* **INFORMATION SHOWN**:

********************

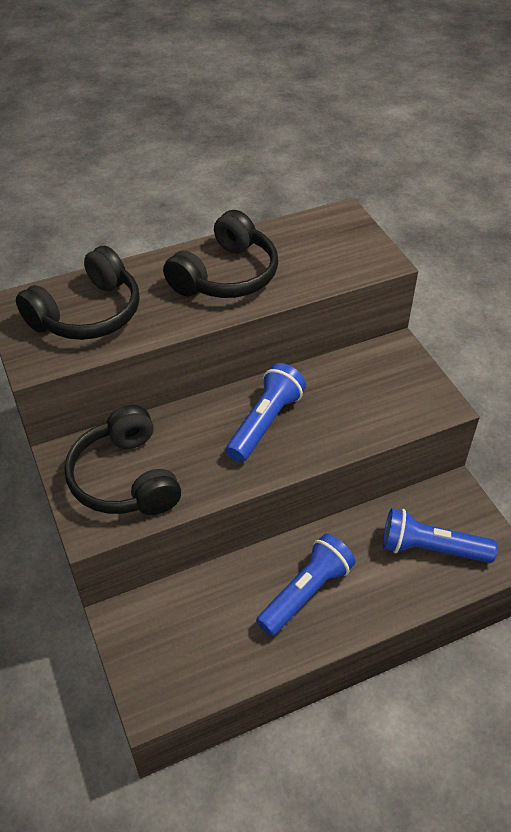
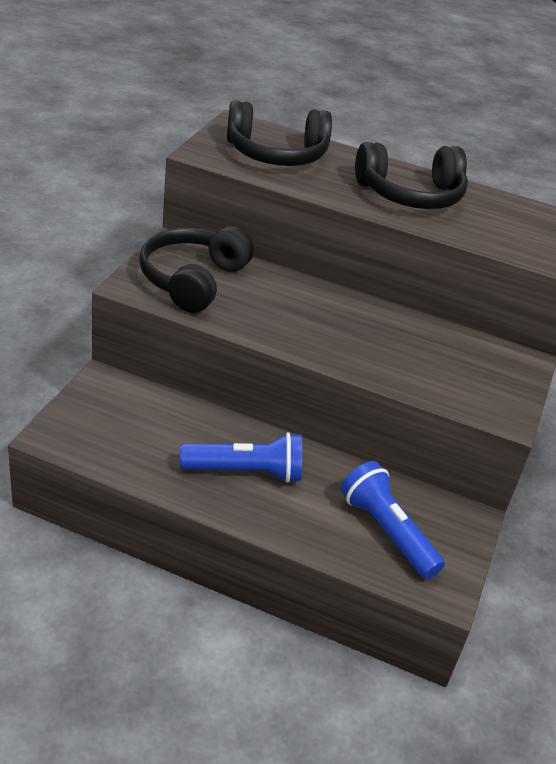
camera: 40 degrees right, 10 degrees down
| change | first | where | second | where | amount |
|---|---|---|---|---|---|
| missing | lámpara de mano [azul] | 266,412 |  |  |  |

********************

* **PROBLEM DETAILS**: Begin with the line that contains "where | amount |" and end with the last line of the data. Repeat those two lines and all between them exactly.

* **EXERCISE SOLUTION**:
| change | first | where | second | where | amount |
|---|---|---|---|---|---|
| missing | lámpara de mano [azul] | 266,412 |  |  |  |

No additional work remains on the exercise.